======== DATA SECTION ========
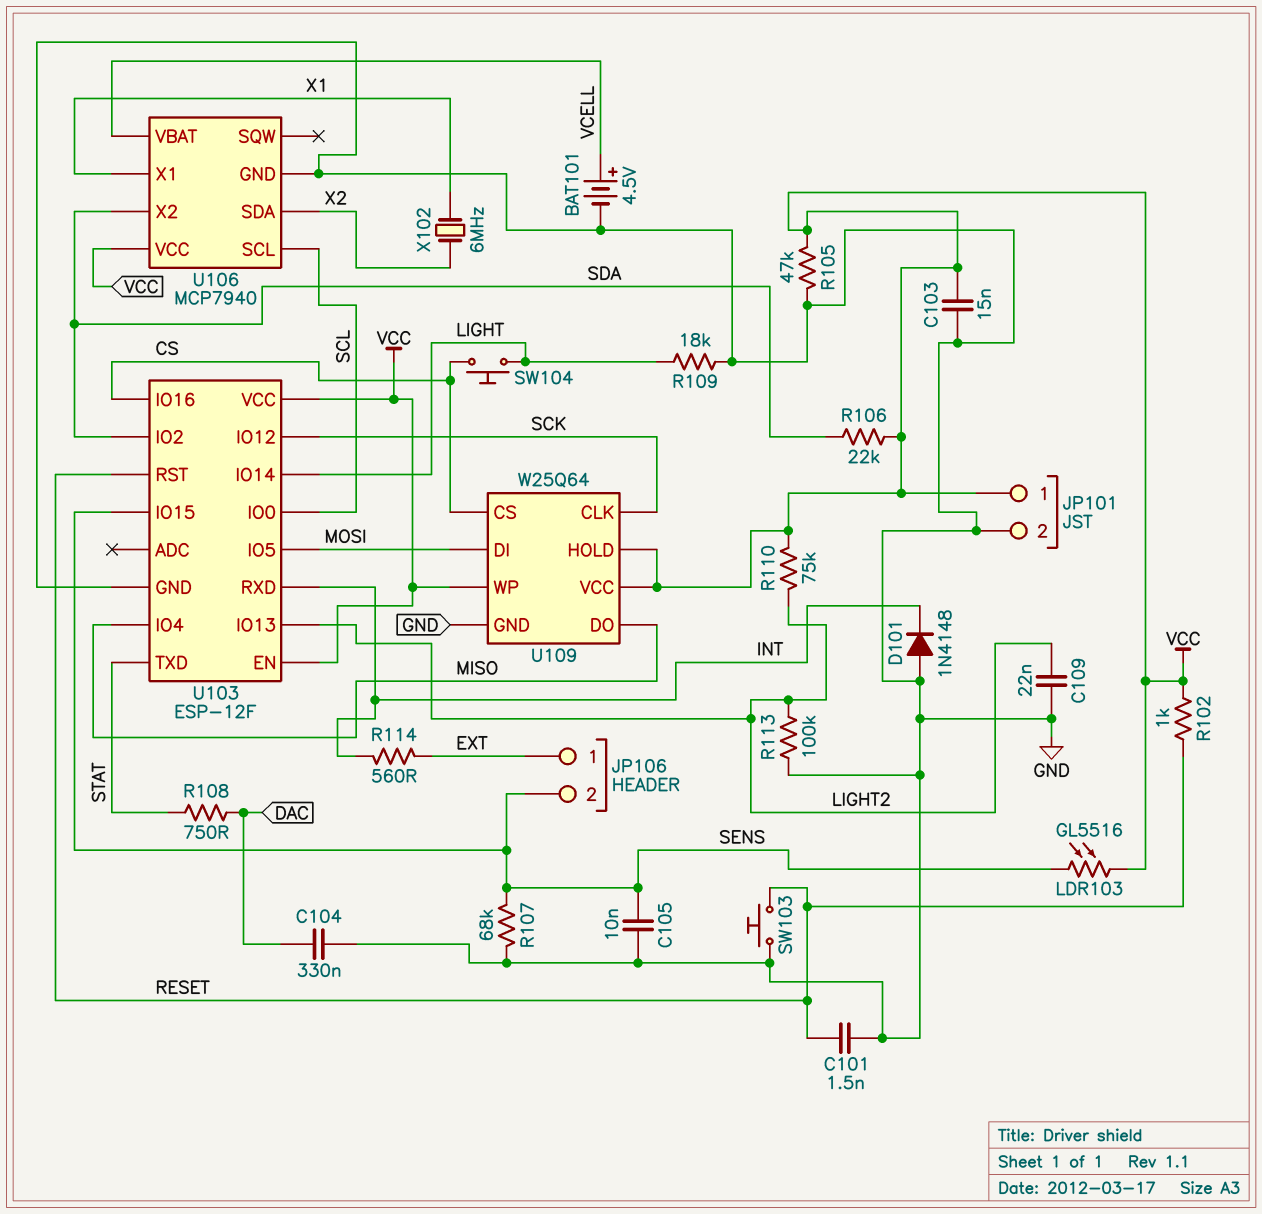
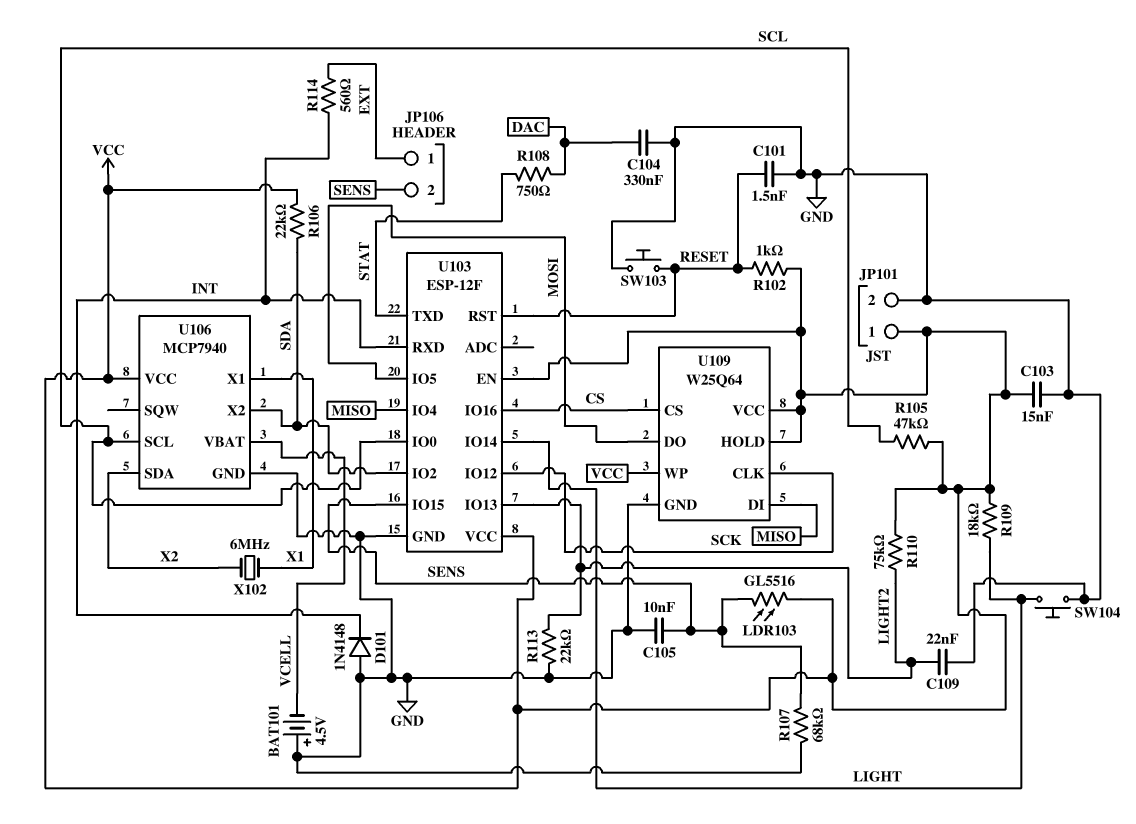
BAT101: 4.5V (plus VCELL, minus GND) -> 4.5V (plus GND, minus VCELL)
R105: 47k (GND, VCC) -> 47k (SCL, VCC)
R109: 18k (GND, LIGHT) -> 18k (LIGHT, VCC)
R113: 100k (GND, LIGHT2) -> 22k (GND, LIGHT2)
SW104: button (CS, LIGHT) -> button (GND, LIGHT)
U109 pin DI: MOSI -> MISO
U109 pin DO: MISO -> MOSI

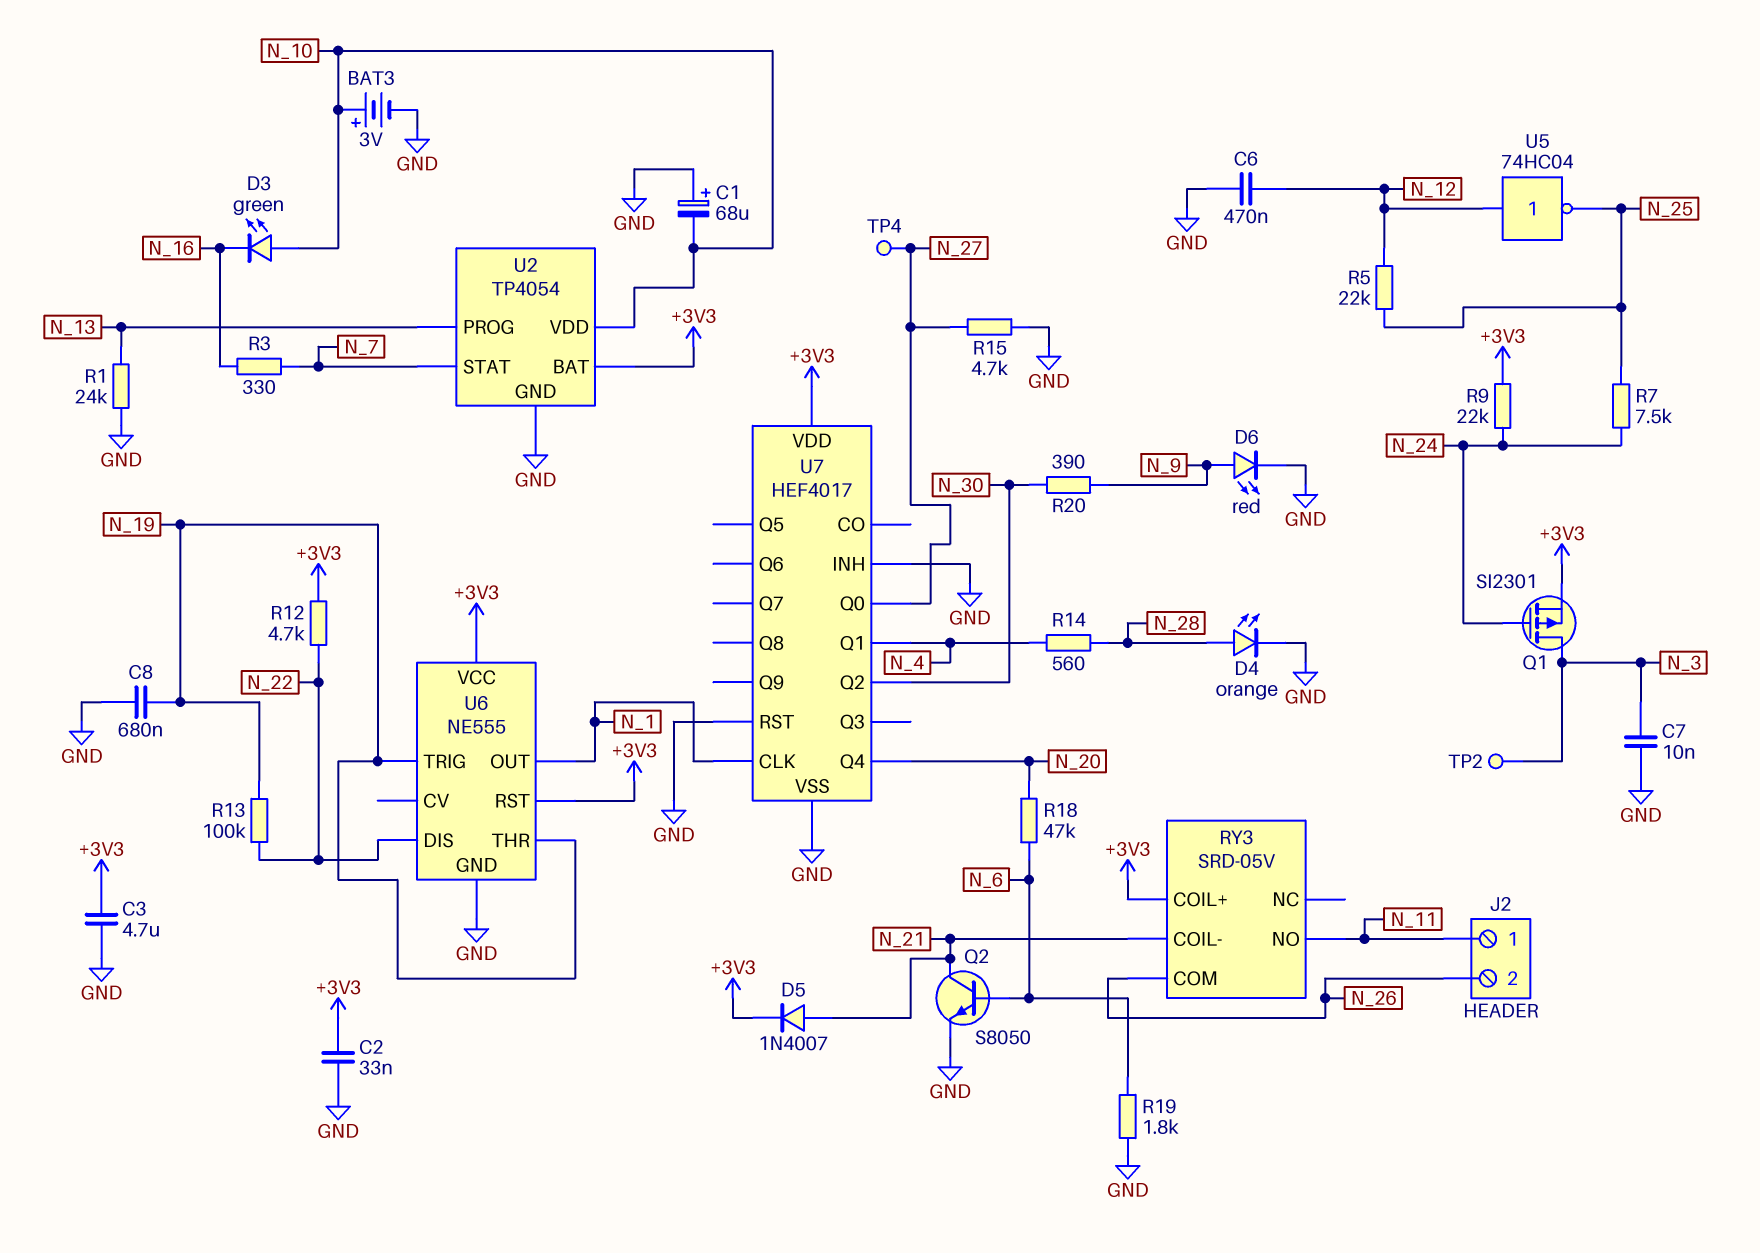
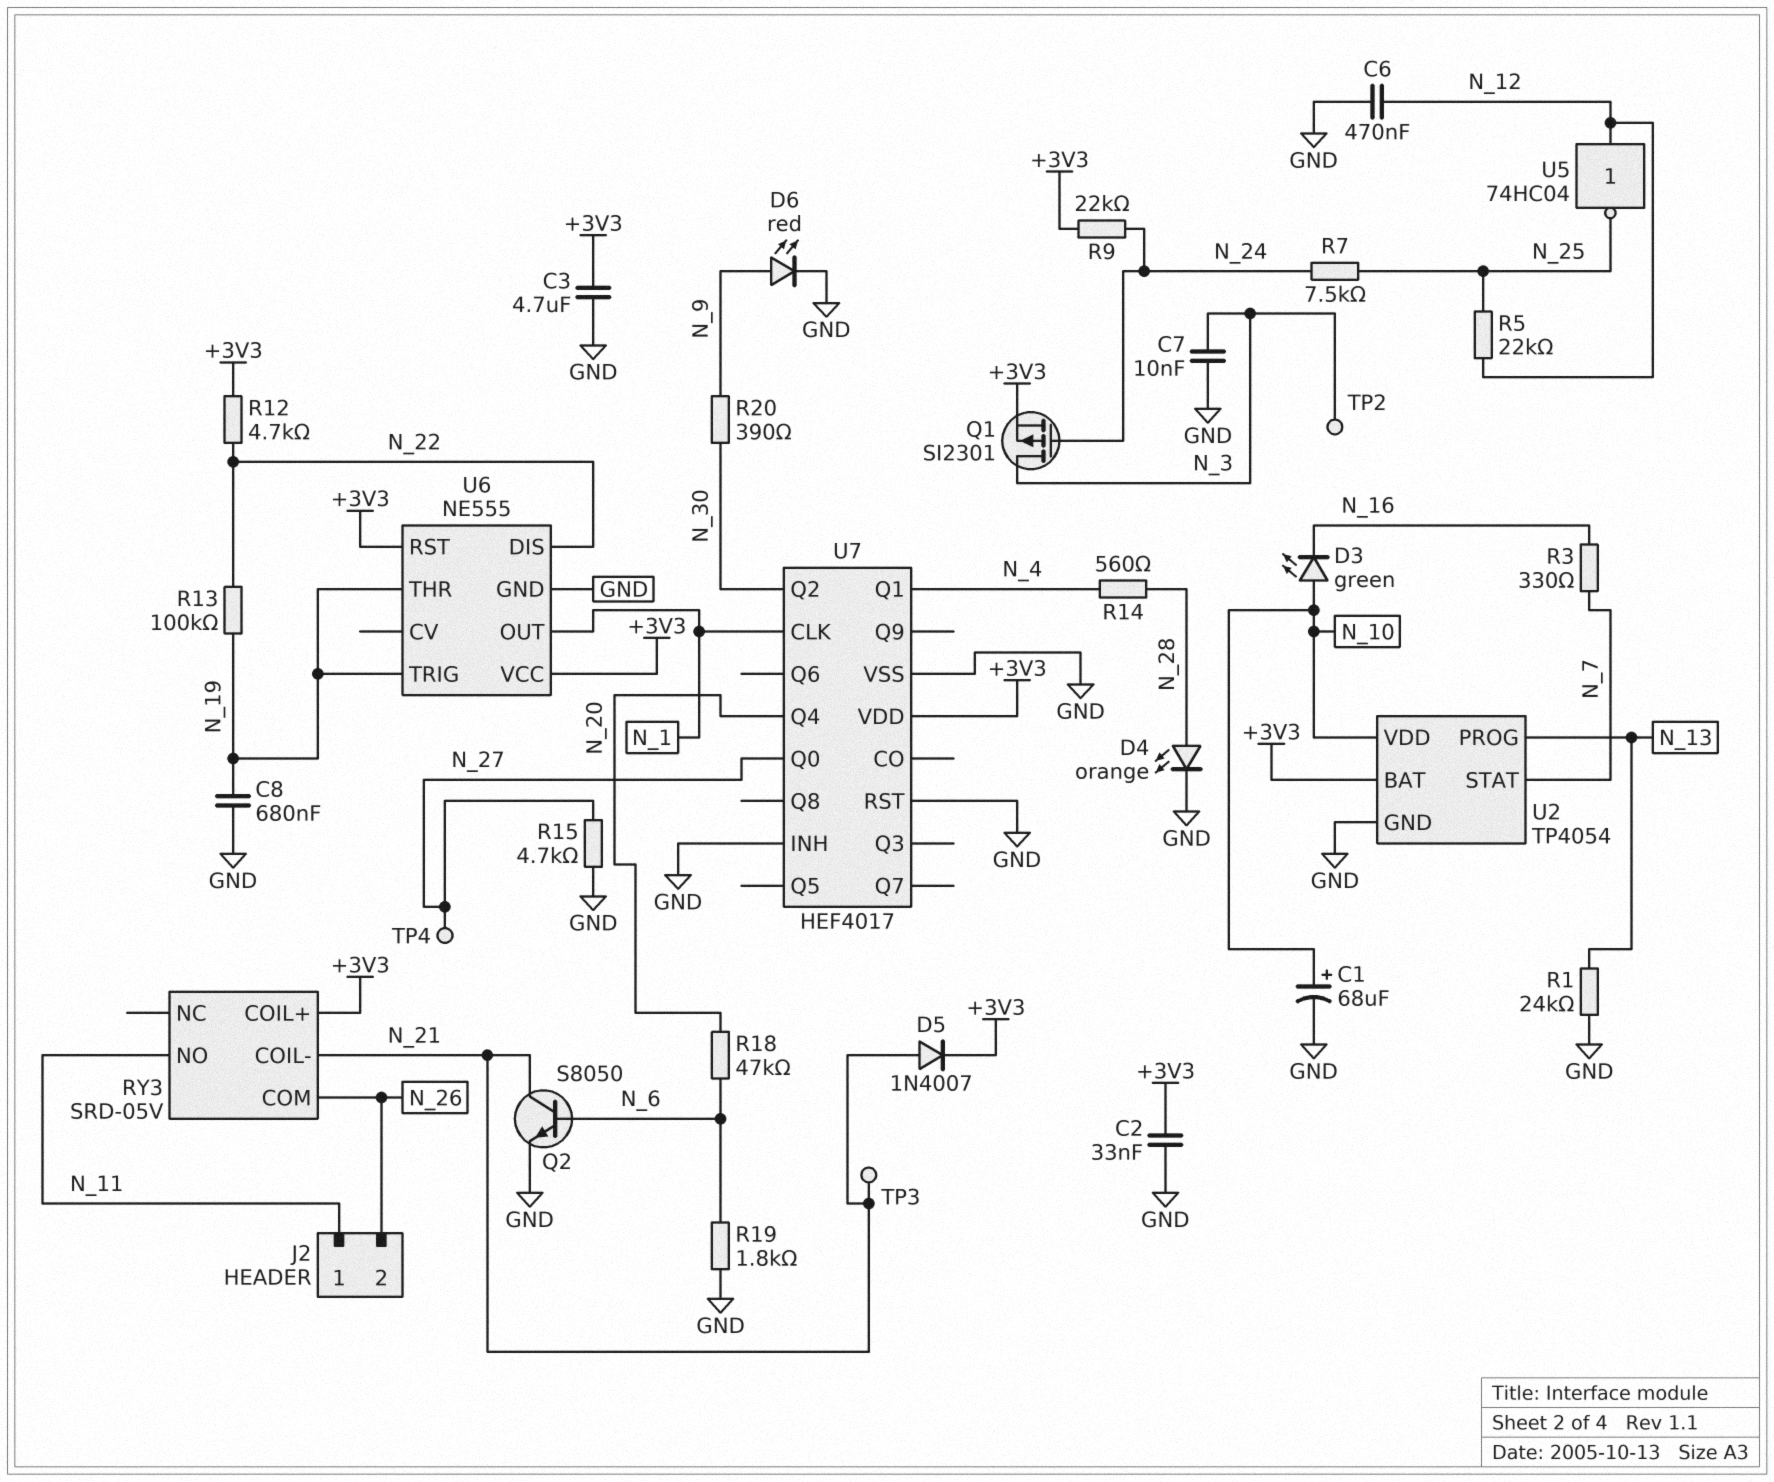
BAT3: 3V (plus N_10, minus GND) -> none
C1: 68uF (plus GND, minus N_10) -> 68uF (plus N_10, minus GND)
TP3: none -> test point (N_21)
========
EXERCISE OBJECTIVE: What you return should match the entries word for word, pictures aside.

RESPONSE BOX:
BAT101: 4.5V (plus VCELL, minus GND) -> 4.5V (plus GND, minus VCELL)
R105: 47k (GND, VCC) -> 47k (SCL, VCC)
R109: 18k (GND, LIGHT) -> 18k (LIGHT, VCC)
R113: 100k (GND, LIGHT2) -> 22k (GND, LIGHT2)
SW104: button (CS, LIGHT) -> button (GND, LIGHT)
U109 pin DI: MOSI -> MISO
U109 pin DO: MISO -> MOSI

BAT3: 3V (plus N_10, minus GND) -> none
C1: 68uF (plus GND, minus N_10) -> 68uF (plus N_10, minus GND)
TP3: none -> test point (N_21)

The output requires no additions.